EXERCISE INSTRUCTIONS:
Please repeat each line from the one holding "none -> black 2x2 brick [222,192,276,246]" through the final line of the data, exactly as it stands, with no pictures.

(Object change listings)
....
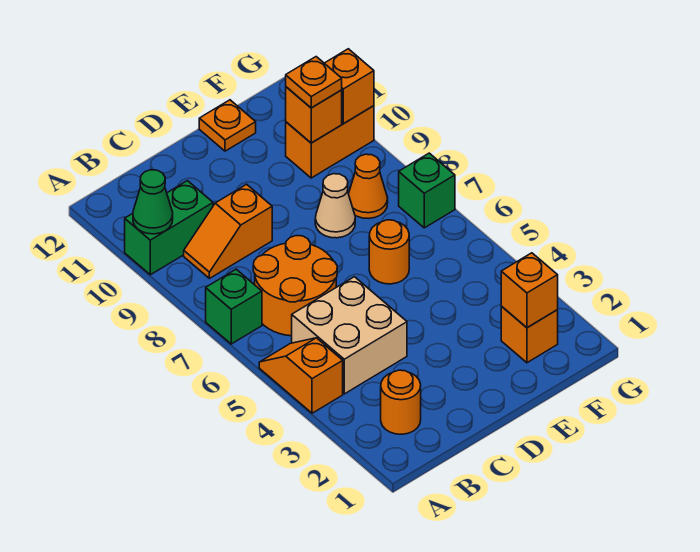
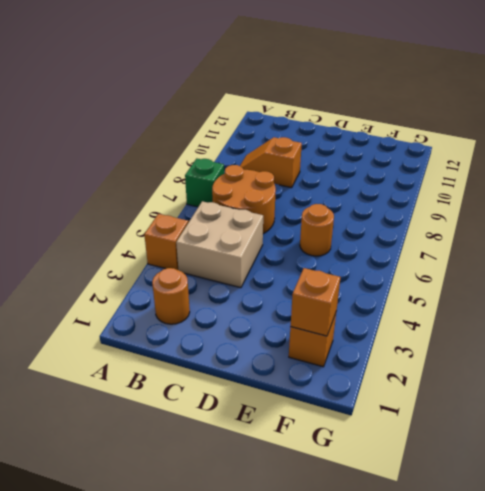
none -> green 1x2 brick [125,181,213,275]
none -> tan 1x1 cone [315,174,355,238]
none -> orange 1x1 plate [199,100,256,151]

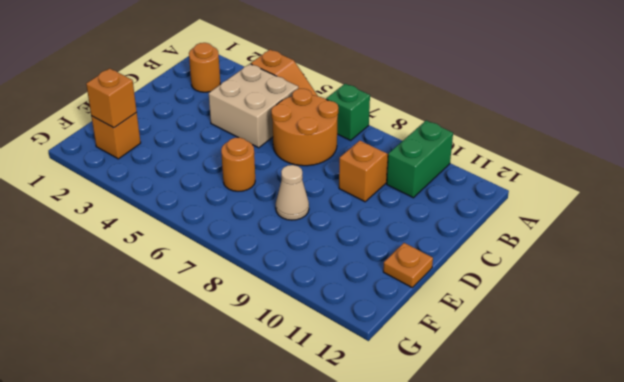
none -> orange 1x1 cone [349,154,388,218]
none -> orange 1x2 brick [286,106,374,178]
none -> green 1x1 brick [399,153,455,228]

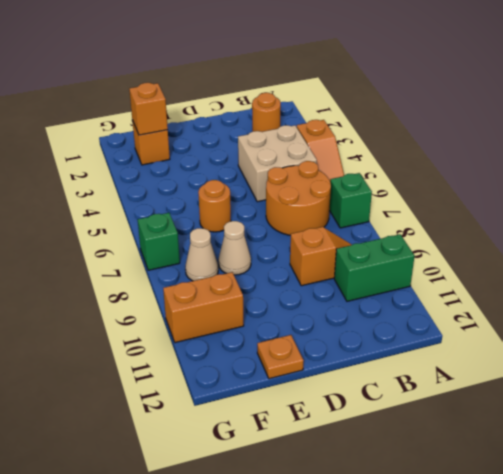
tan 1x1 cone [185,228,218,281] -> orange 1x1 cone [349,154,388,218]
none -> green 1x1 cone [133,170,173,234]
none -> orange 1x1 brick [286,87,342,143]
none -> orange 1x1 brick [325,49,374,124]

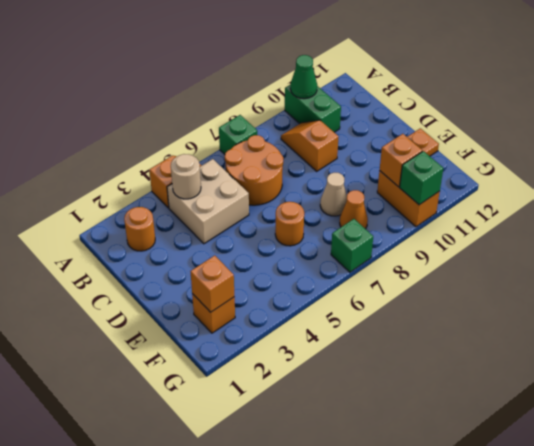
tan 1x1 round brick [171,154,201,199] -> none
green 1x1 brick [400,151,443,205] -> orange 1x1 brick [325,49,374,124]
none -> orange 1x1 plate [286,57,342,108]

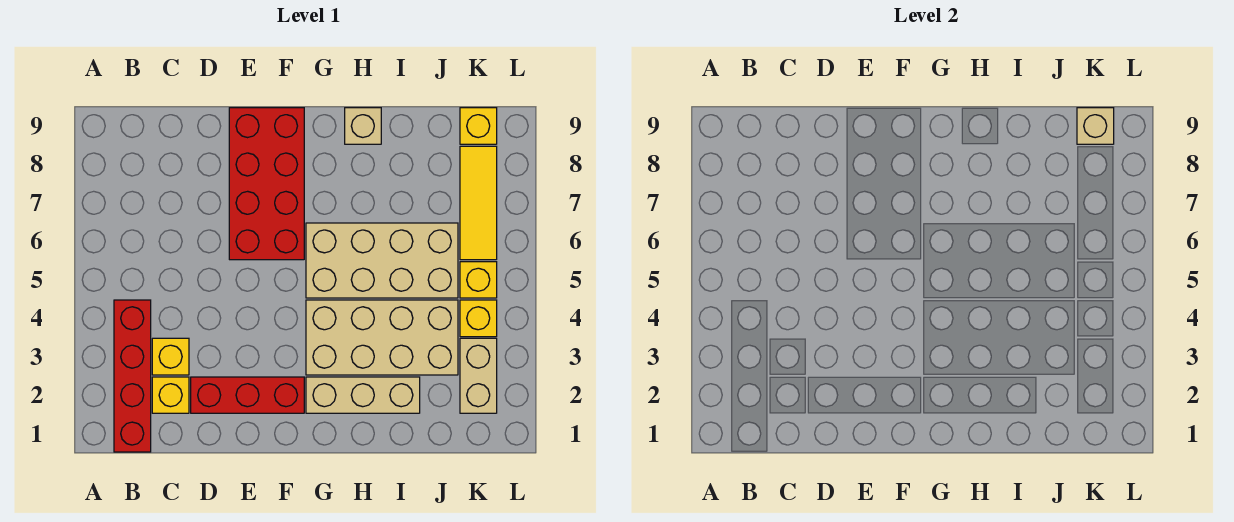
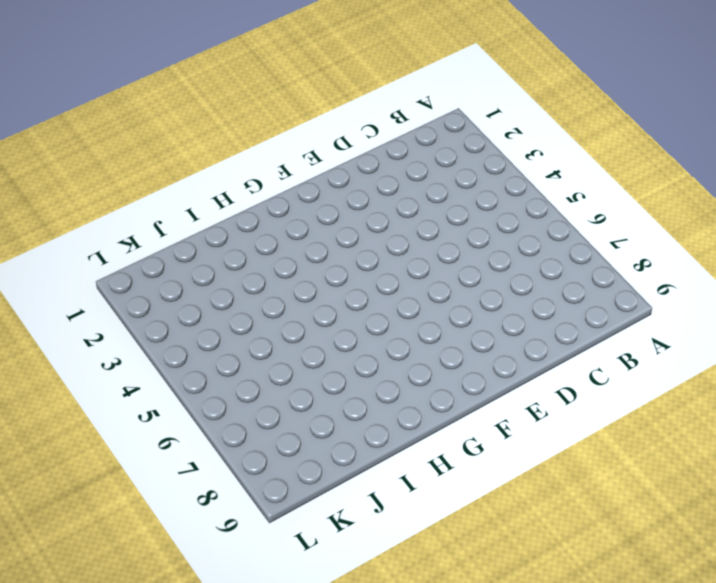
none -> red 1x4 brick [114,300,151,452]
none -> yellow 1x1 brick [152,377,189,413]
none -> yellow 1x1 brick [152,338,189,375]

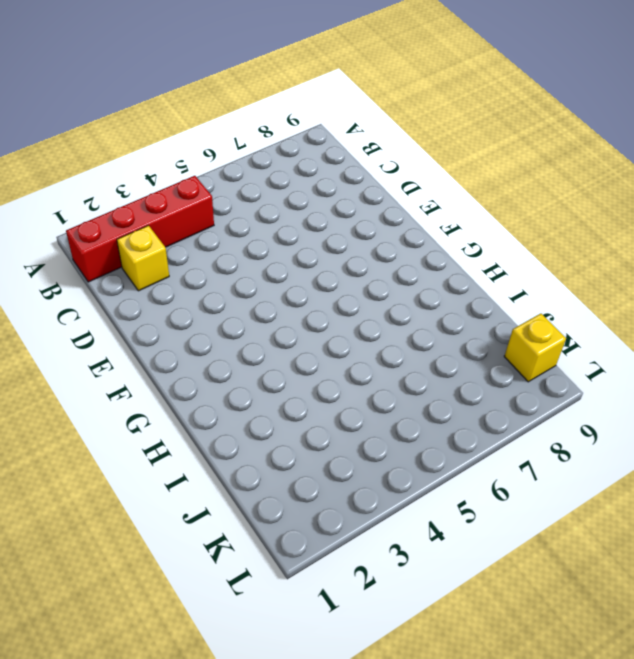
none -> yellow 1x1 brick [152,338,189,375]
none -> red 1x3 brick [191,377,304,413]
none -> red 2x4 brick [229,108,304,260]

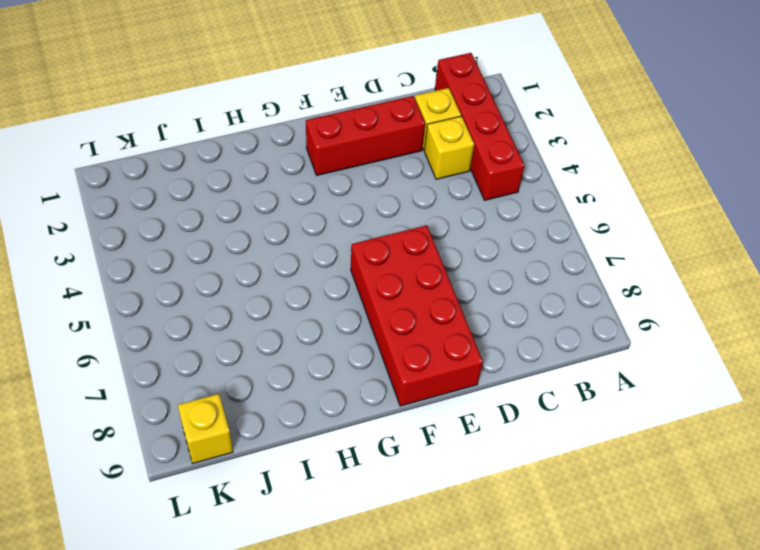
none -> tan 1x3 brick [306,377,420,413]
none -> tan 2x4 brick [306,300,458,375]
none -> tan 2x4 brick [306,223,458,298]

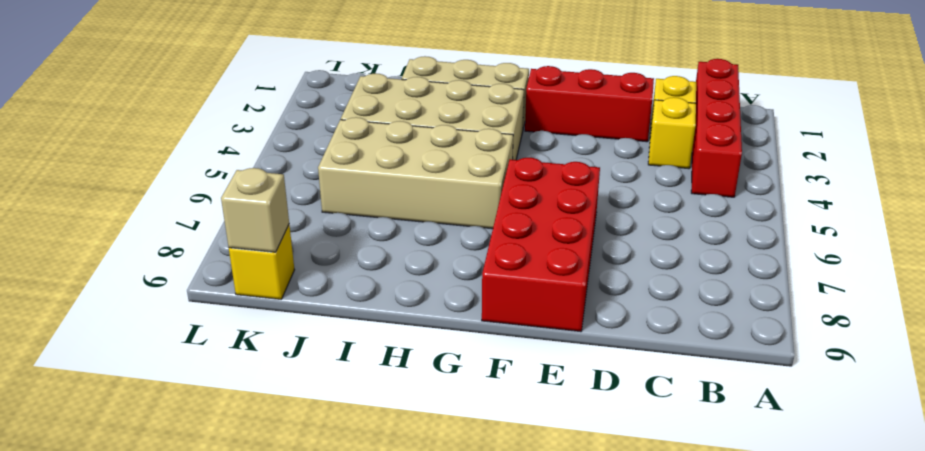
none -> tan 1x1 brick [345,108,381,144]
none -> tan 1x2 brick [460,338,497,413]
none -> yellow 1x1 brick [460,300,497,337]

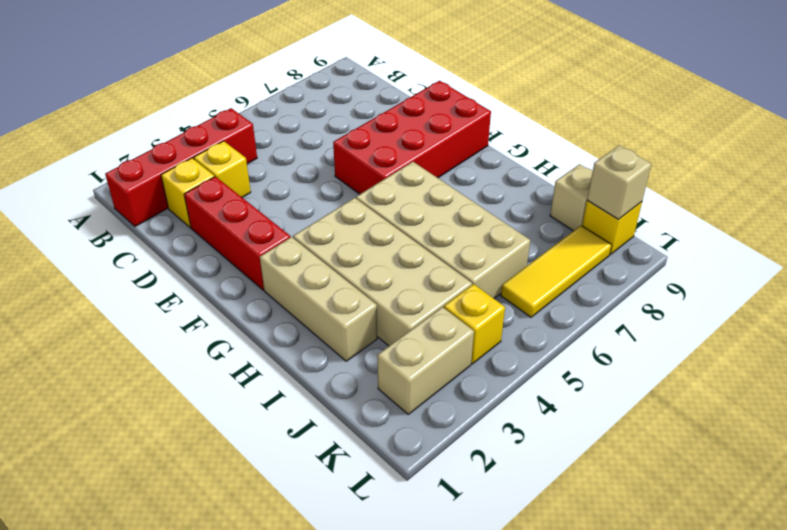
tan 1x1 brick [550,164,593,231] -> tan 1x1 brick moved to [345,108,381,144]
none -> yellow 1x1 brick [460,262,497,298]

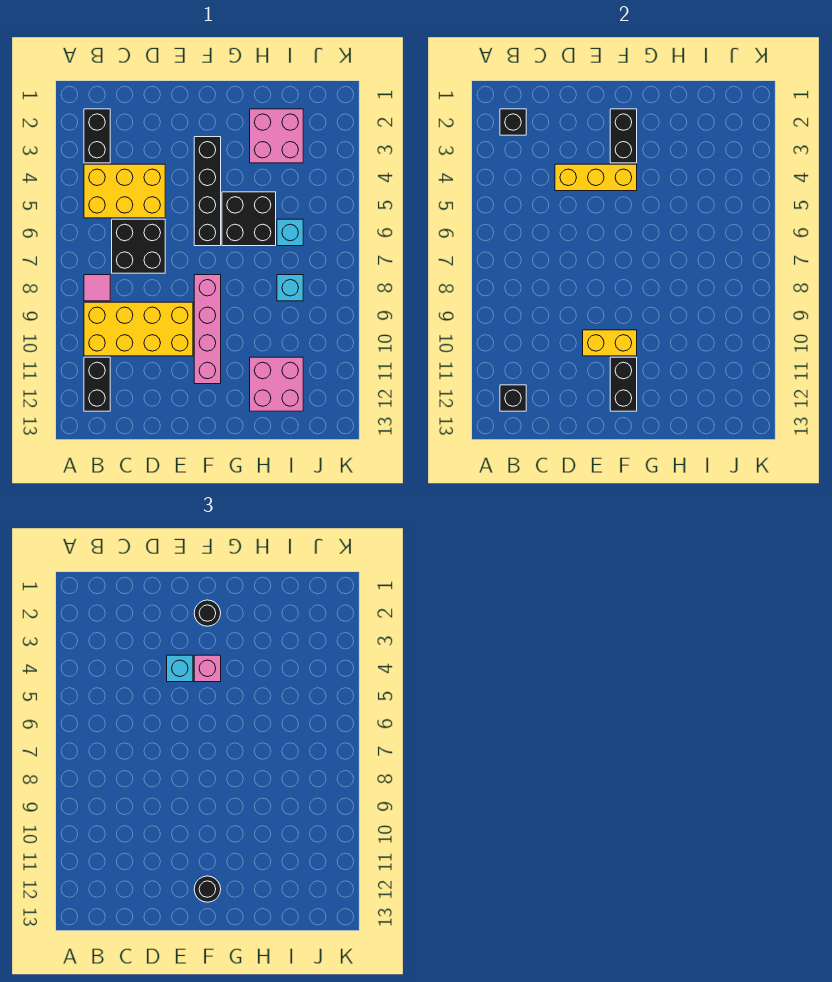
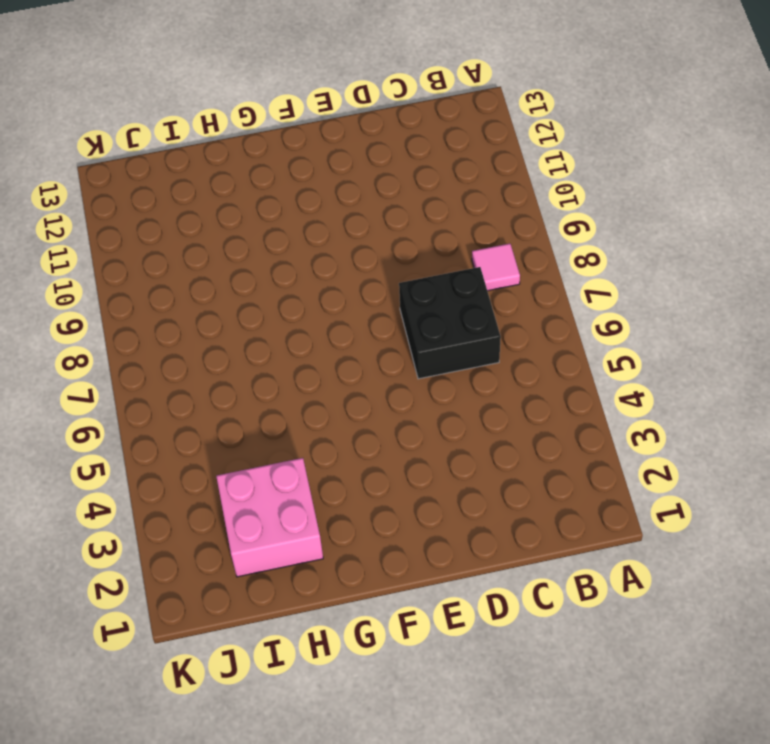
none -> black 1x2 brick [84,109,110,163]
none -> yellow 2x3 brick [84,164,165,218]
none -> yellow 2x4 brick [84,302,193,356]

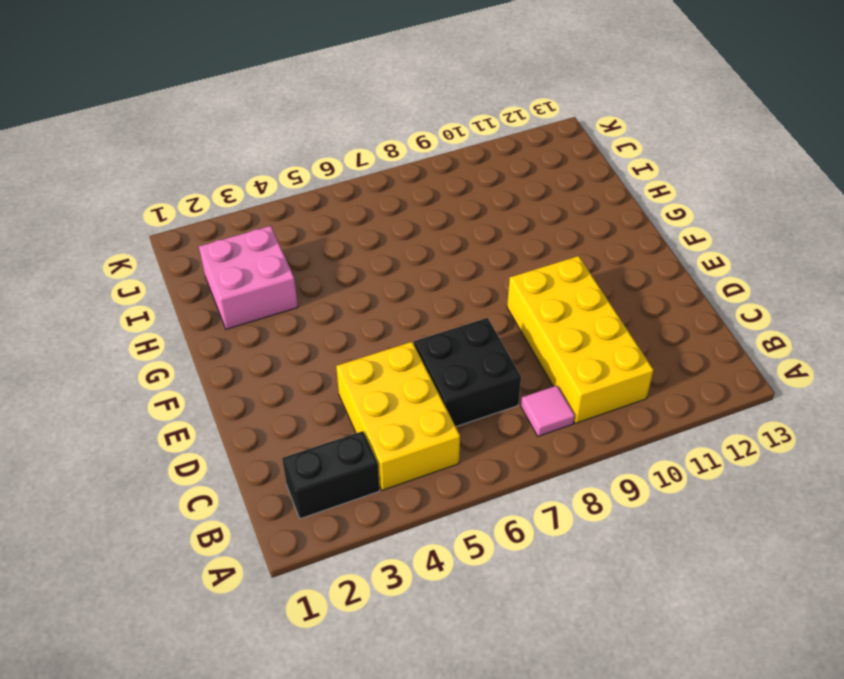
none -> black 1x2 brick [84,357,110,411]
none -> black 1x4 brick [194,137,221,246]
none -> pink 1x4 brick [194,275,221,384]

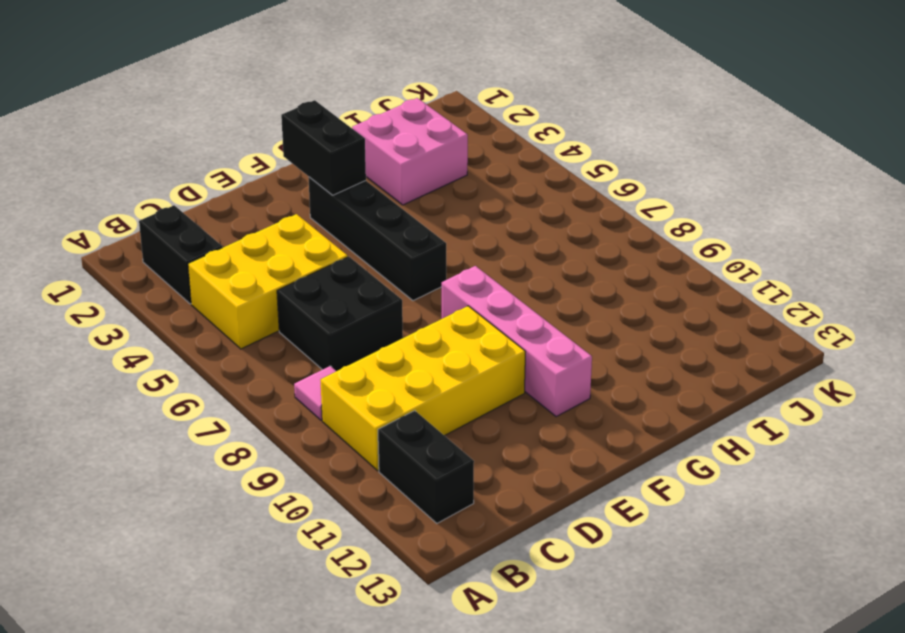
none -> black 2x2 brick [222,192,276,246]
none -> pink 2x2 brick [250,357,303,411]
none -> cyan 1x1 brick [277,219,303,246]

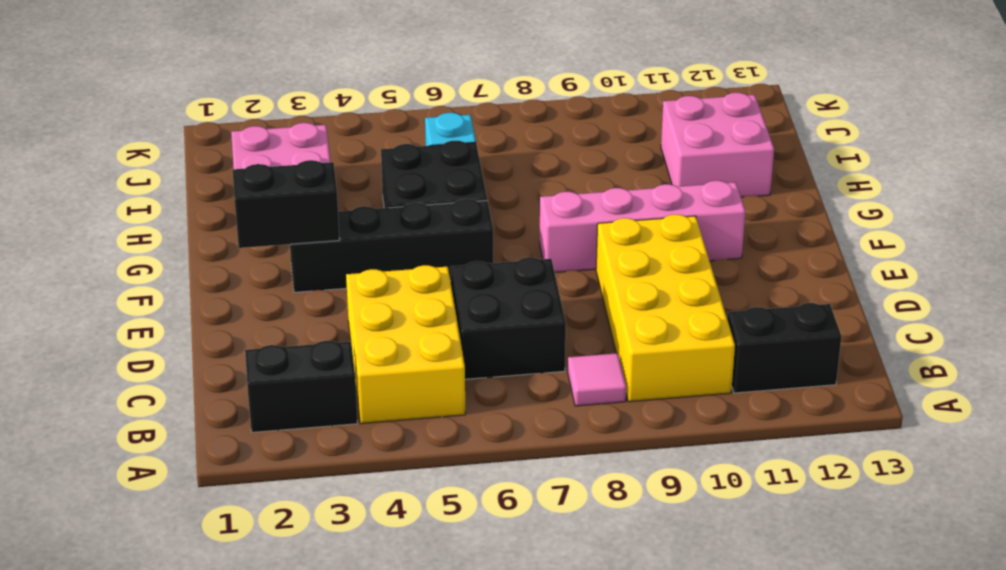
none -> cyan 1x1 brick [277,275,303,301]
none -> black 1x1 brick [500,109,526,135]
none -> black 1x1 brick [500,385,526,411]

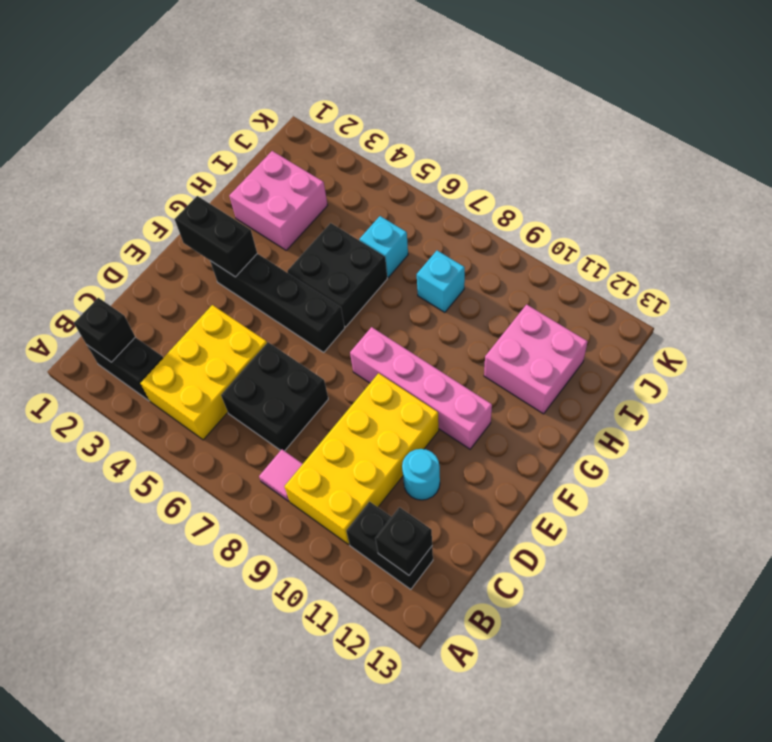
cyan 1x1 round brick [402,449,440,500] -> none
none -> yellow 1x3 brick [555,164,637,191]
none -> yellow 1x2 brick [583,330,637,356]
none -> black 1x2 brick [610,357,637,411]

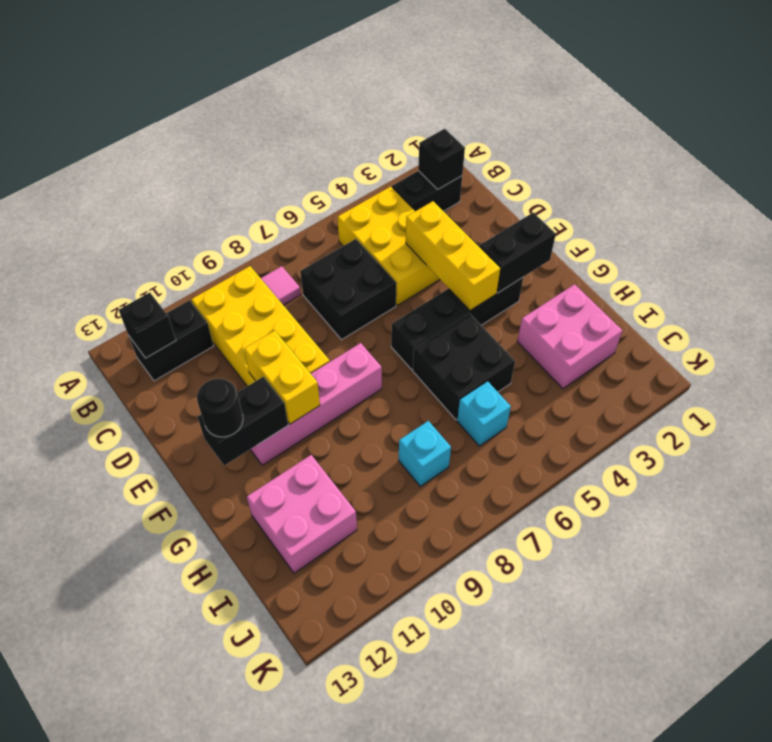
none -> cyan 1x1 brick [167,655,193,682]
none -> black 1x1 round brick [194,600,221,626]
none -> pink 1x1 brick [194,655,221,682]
....
SOLUTION TO THE EXERCISE:
none -> black 2x2 brick [222,192,276,246]
none -> pink 2x2 brick [250,357,303,411]
none -> cyan 1x1 brick [277,219,303,246]

none -> cyan 1x1 brick [277,275,303,301]
none -> black 1x1 brick [500,109,526,135]
none -> black 1x1 brick [500,385,526,411]

cyan 1x1 round brick [402,449,440,500] -> none
none -> yellow 1x3 brick [555,164,637,191]
none -> yellow 1x2 brick [583,330,637,356]
none -> black 1x2 brick [610,357,637,411]

none -> cyan 1x1 brick [167,655,193,682]
none -> black 1x1 round brick [194,600,221,626]
none -> pink 1x1 brick [194,655,221,682]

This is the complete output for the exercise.